(TASK PROMPT): Please write out all of the entries exactly as they appear.

[Start of section]

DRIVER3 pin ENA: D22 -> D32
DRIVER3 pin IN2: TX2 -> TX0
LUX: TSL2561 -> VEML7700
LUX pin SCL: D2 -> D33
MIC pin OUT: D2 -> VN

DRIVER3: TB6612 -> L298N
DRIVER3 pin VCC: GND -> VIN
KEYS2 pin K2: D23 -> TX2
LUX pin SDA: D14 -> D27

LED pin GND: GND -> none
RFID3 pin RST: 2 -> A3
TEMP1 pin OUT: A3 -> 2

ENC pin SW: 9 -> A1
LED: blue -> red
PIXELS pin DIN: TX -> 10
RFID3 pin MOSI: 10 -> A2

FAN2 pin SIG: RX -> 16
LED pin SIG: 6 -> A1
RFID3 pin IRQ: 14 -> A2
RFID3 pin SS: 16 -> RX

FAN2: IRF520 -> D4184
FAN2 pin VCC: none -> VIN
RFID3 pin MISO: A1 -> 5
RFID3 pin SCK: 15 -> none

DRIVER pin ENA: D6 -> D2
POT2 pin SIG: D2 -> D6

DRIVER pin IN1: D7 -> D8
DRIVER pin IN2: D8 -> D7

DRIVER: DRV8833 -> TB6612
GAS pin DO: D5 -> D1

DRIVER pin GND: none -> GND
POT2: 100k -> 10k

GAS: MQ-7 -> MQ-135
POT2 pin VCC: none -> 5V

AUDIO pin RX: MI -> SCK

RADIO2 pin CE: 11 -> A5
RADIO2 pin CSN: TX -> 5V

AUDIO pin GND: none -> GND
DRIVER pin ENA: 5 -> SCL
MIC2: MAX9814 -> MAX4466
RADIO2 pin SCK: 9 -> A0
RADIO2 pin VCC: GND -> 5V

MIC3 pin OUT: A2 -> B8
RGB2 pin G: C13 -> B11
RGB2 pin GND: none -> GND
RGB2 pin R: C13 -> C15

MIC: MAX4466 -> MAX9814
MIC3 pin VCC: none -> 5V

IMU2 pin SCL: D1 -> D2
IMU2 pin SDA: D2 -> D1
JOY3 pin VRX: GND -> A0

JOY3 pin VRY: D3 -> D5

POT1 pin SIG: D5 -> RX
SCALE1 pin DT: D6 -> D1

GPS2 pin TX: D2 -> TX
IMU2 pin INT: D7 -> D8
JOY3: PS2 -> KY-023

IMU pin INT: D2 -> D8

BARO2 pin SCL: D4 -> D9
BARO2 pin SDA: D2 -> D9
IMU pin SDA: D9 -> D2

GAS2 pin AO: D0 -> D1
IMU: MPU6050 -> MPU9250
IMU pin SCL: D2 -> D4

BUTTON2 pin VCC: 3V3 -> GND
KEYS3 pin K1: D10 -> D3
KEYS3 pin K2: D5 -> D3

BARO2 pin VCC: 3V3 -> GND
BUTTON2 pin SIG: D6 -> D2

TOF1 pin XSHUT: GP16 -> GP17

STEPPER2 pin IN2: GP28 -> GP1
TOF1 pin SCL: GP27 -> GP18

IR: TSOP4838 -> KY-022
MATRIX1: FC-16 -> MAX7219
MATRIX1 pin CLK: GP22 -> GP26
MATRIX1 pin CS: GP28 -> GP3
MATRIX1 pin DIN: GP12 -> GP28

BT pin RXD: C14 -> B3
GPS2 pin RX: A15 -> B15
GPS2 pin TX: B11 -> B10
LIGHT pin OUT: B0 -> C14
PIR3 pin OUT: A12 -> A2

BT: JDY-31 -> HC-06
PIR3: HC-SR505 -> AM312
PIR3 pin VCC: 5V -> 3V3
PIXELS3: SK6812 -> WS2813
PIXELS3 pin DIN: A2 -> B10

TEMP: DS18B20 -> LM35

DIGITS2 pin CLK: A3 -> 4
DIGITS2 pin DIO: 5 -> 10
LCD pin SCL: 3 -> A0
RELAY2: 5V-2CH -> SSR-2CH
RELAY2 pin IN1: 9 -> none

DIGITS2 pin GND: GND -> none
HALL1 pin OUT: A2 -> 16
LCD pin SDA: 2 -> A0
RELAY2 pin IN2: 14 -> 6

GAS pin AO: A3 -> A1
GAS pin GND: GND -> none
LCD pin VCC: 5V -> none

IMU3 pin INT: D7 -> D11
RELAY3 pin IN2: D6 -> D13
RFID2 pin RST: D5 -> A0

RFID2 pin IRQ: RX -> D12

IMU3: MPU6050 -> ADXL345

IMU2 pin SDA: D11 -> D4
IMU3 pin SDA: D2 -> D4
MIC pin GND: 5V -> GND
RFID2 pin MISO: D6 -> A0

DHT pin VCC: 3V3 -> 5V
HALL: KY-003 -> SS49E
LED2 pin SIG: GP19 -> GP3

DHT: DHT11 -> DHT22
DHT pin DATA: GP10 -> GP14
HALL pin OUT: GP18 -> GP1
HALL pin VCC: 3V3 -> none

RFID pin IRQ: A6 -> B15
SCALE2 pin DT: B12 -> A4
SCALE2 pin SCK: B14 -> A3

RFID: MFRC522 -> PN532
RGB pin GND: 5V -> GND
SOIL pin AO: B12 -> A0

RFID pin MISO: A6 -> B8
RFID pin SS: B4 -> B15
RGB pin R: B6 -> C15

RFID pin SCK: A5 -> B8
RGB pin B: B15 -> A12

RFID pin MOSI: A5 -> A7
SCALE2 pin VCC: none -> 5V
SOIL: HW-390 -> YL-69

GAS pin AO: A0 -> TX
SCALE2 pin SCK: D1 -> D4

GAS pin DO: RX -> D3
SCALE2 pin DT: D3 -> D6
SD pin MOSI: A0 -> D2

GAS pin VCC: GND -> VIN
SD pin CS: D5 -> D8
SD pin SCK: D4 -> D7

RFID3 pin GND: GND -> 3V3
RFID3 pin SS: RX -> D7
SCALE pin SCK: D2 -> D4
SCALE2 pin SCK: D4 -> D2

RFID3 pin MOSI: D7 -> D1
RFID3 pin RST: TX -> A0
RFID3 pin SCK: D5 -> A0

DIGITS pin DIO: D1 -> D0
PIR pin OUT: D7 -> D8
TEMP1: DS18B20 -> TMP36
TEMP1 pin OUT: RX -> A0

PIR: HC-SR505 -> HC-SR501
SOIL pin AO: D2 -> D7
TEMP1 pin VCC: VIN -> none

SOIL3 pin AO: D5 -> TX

[End of section]

(FINISHED EXERCISE):
DRIVER3 pin ENA: D22 -> D32
DRIVER3 pin IN2: TX2 -> TX0
LUX: TSL2561 -> VEML7700
LUX pin SCL: D2 -> D33
MIC pin OUT: D2 -> VN

DRIVER3: TB6612 -> L298N
DRIVER3 pin VCC: GND -> VIN
KEYS2 pin K2: D23 -> TX2
LUX pin SDA: D14 -> D27

LED pin GND: GND -> none
RFID3 pin RST: 2 -> A3
TEMP1 pin OUT: A3 -> 2

ENC pin SW: 9 -> A1
LED: blue -> red
PIXELS pin DIN: TX -> 10
RFID3 pin MOSI: 10 -> A2

FAN2 pin SIG: RX -> 16
LED pin SIG: 6 -> A1
RFID3 pin IRQ: 14 -> A2
RFID3 pin SS: 16 -> RX

FAN2: IRF520 -> D4184
FAN2 pin VCC: none -> VIN
RFID3 pin MISO: A1 -> 5
RFID3 pin SCK: 15 -> none

DRIVER pin ENA: D6 -> D2
POT2 pin SIG: D2 -> D6

DRIVER pin IN1: D7 -> D8
DRIVER pin IN2: D8 -> D7

DRIVER: DRV8833 -> TB6612
GAS pin DO: D5 -> D1

DRIVER pin GND: none -> GND
POT2: 100k -> 10k

GAS: MQ-7 -> MQ-135
POT2 pin VCC: none -> 5V

AUDIO pin RX: MI -> SCK

RADIO2 pin CE: 11 -> A5
RADIO2 pin CSN: TX -> 5V

AUDIO pin GND: none -> GND
DRIVER pin ENA: 5 -> SCL
MIC2: MAX9814 -> MAX4466
RADIO2 pin SCK: 9 -> A0
RADIO2 pin VCC: GND -> 5V

MIC3 pin OUT: A2 -> B8
RGB2 pin G: C13 -> B11
RGB2 pin GND: none -> GND
RGB2 pin R: C13 -> C15

MIC: MAX4466 -> MAX9814
MIC3 pin VCC: none -> 5V

IMU2 pin SCL: D1 -> D2
IMU2 pin SDA: D2 -> D1
JOY3 pin VRX: GND -> A0

JOY3 pin VRY: D3 -> D5

POT1 pin SIG: D5 -> RX
SCALE1 pin DT: D6 -> D1

GPS2 pin TX: D2 -> TX
IMU2 pin INT: D7 -> D8
JOY3: PS2 -> KY-023

IMU pin INT: D2 -> D8

BARO2 pin SCL: D4 -> D9
BARO2 pin SDA: D2 -> D9
IMU pin SDA: D9 -> D2

GAS2 pin AO: D0 -> D1
IMU: MPU6050 -> MPU9250
IMU pin SCL: D2 -> D4

BUTTON2 pin VCC: 3V3 -> GND
KEYS3 pin K1: D10 -> D3
KEYS3 pin K2: D5 -> D3

BARO2 pin VCC: 3V3 -> GND
BUTTON2 pin SIG: D6 -> D2

TOF1 pin XSHUT: GP16 -> GP17

STEPPER2 pin IN2: GP28 -> GP1
TOF1 pin SCL: GP27 -> GP18

IR: TSOP4838 -> KY-022
MATRIX1: FC-16 -> MAX7219
MATRIX1 pin CLK: GP22 -> GP26
MATRIX1 pin CS: GP28 -> GP3
MATRIX1 pin DIN: GP12 -> GP28

BT pin RXD: C14 -> B3
GPS2 pin RX: A15 -> B15
GPS2 pin TX: B11 -> B10
LIGHT pin OUT: B0 -> C14
PIR3 pin OUT: A12 -> A2

BT: JDY-31 -> HC-06
PIR3: HC-SR505 -> AM312
PIR3 pin VCC: 5V -> 3V3
PIXELS3: SK6812 -> WS2813
PIXELS3 pin DIN: A2 -> B10

TEMP: DS18B20 -> LM35

DIGITS2 pin CLK: A3 -> 4
DIGITS2 pin DIO: 5 -> 10
LCD pin SCL: 3 -> A0
RELAY2: 5V-2CH -> SSR-2CH
RELAY2 pin IN1: 9 -> none

DIGITS2 pin GND: GND -> none
HALL1 pin OUT: A2 -> 16
LCD pin SDA: 2 -> A0
RELAY2 pin IN2: 14 -> 6

GAS pin AO: A3 -> A1
GAS pin GND: GND -> none
LCD pin VCC: 5V -> none

IMU3 pin INT: D7 -> D11
RELAY3 pin IN2: D6 -> D13
RFID2 pin RST: D5 -> A0

RFID2 pin IRQ: RX -> D12

IMU3: MPU6050 -> ADXL345

IMU2 pin SDA: D11 -> D4
IMU3 pin SDA: D2 -> D4
MIC pin GND: 5V -> GND
RFID2 pin MISO: D6 -> A0

DHT pin VCC: 3V3 -> 5V
HALL: KY-003 -> SS49E
LED2 pin SIG: GP19 -> GP3

DHT: DHT11 -> DHT22
DHT pin DATA: GP10 -> GP14
HALL pin OUT: GP18 -> GP1
HALL pin VCC: 3V3 -> none

RFID pin IRQ: A6 -> B15
SCALE2 pin DT: B12 -> A4
SCALE2 pin SCK: B14 -> A3

RFID: MFRC522 -> PN532
RGB pin GND: 5V -> GND
SOIL pin AO: B12 -> A0

RFID pin MISO: A6 -> B8
RFID pin SS: B4 -> B15
RGB pin R: B6 -> C15

RFID pin SCK: A5 -> B8
RGB pin B: B15 -> A12

RFID pin MOSI: A5 -> A7
SCALE2 pin VCC: none -> 5V
SOIL: HW-390 -> YL-69

GAS pin AO: A0 -> TX
SCALE2 pin SCK: D1 -> D4

GAS pin DO: RX -> D3
SCALE2 pin DT: D3 -> D6
SD pin MOSI: A0 -> D2

GAS pin VCC: GND -> VIN
SD pin CS: D5 -> D8
SD pin SCK: D4 -> D7

RFID3 pin GND: GND -> 3V3
RFID3 pin SS: RX -> D7
SCALE pin SCK: D2 -> D4
SCALE2 pin SCK: D4 -> D2

RFID3 pin MOSI: D7 -> D1
RFID3 pin RST: TX -> A0
RFID3 pin SCK: D5 -> A0

DIGITS pin DIO: D1 -> D0
PIR pin OUT: D7 -> D8
TEMP1: DS18B20 -> TMP36
TEMP1 pin OUT: RX -> A0

PIR: HC-SR505 -> HC-SR501
SOIL pin AO: D2 -> D7
TEMP1 pin VCC: VIN -> none

SOIL3 pin AO: D5 -> TX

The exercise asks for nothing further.